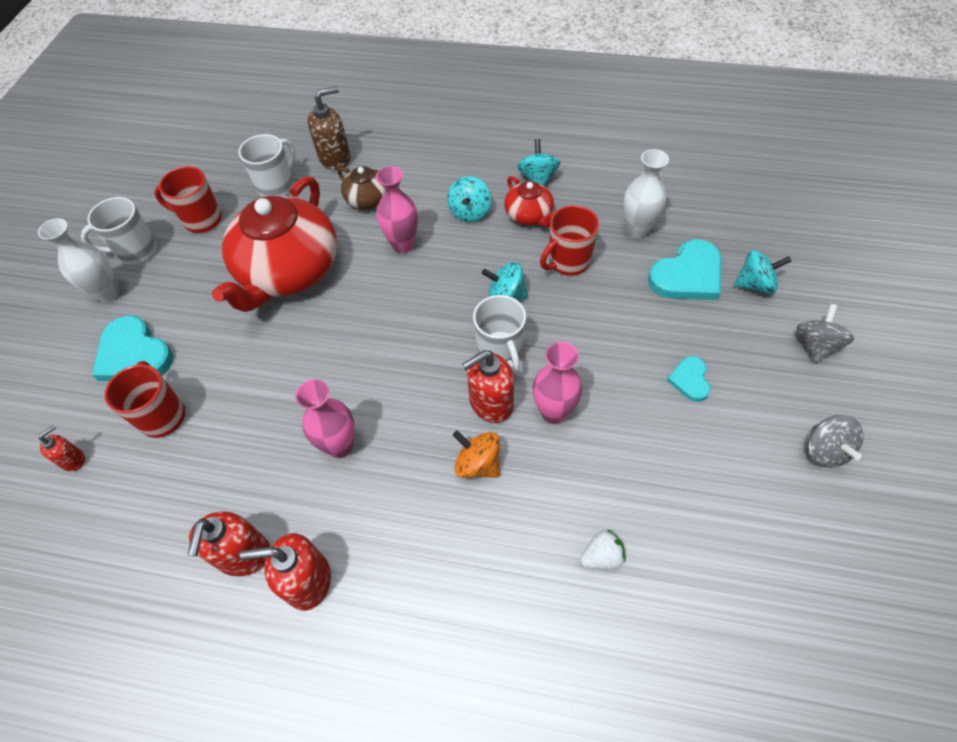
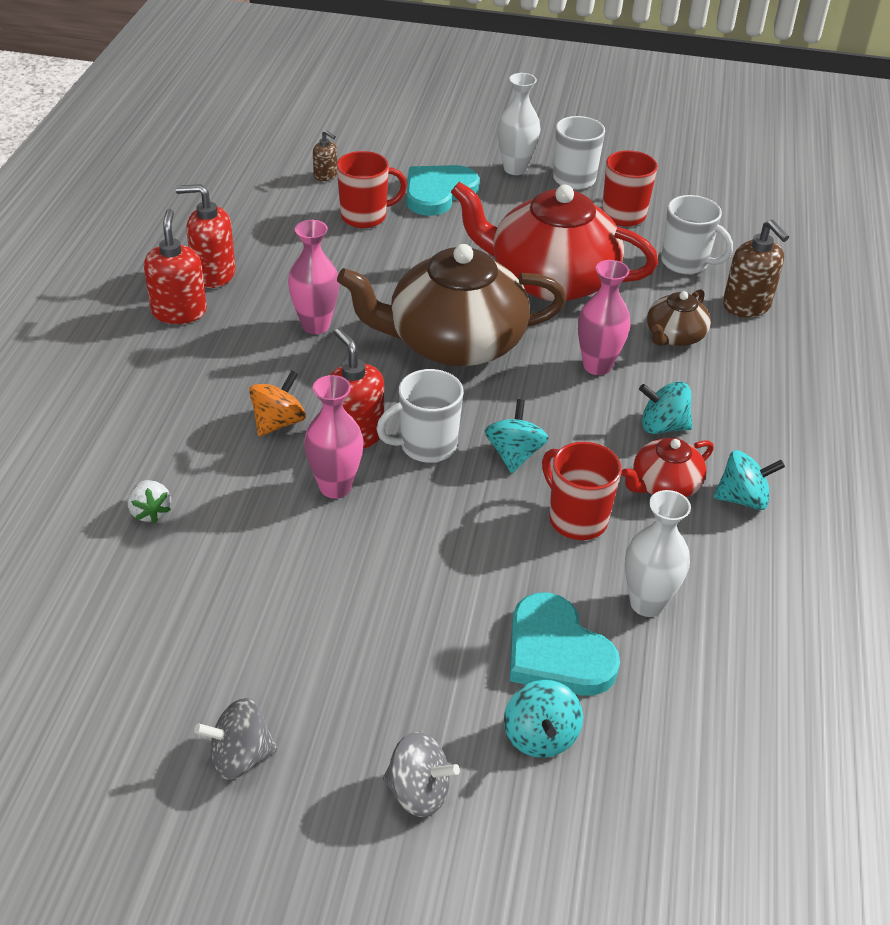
camera: 85 degrees right, 15 degrees down
(73, 460) = (325, 176): red soap dispenser -> brown soap dispenser
(370, 336) = (454, 342): none -> brown teapot
(690, 380) = (369, 625): turquoise heart -> none

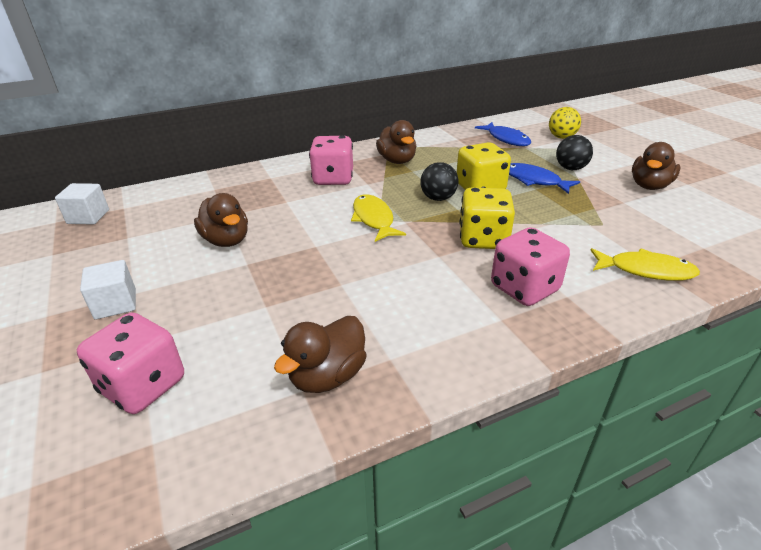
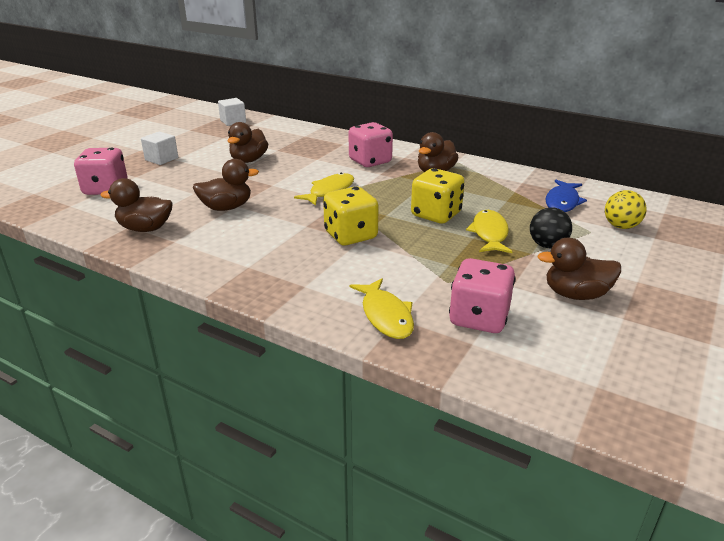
camera: 55 degrees right, 5 degrees down
(339, 293) = (226, 207): none -> brown duck
(438, 198) = (393, 203): black ball -> none
(524, 288) = (297, 267): pink dice -> pink dice (479, 318)
(534, 180) = (489, 233): blue fish -> yellow fish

———

Would you retype all the material above exactly, apart from its pictures?

## [ANSWER BOX]
camera: 85 degrees right, 15 degrees down
(73, 460) = (325, 176): red soap dispenser -> brown soap dispenser
(370, 336) = (454, 342): none -> brown teapot
(690, 380) = (369, 625): turquoise heart -> none

camera: 55 degrees right, 5 degrees down
(339, 293) = (226, 207): none -> brown duck
(438, 198) = (393, 203): black ball -> none
(524, 288) = (297, 267): pink dice -> pink dice (479, 318)
(534, 180) = (489, 233): blue fish -> yellow fish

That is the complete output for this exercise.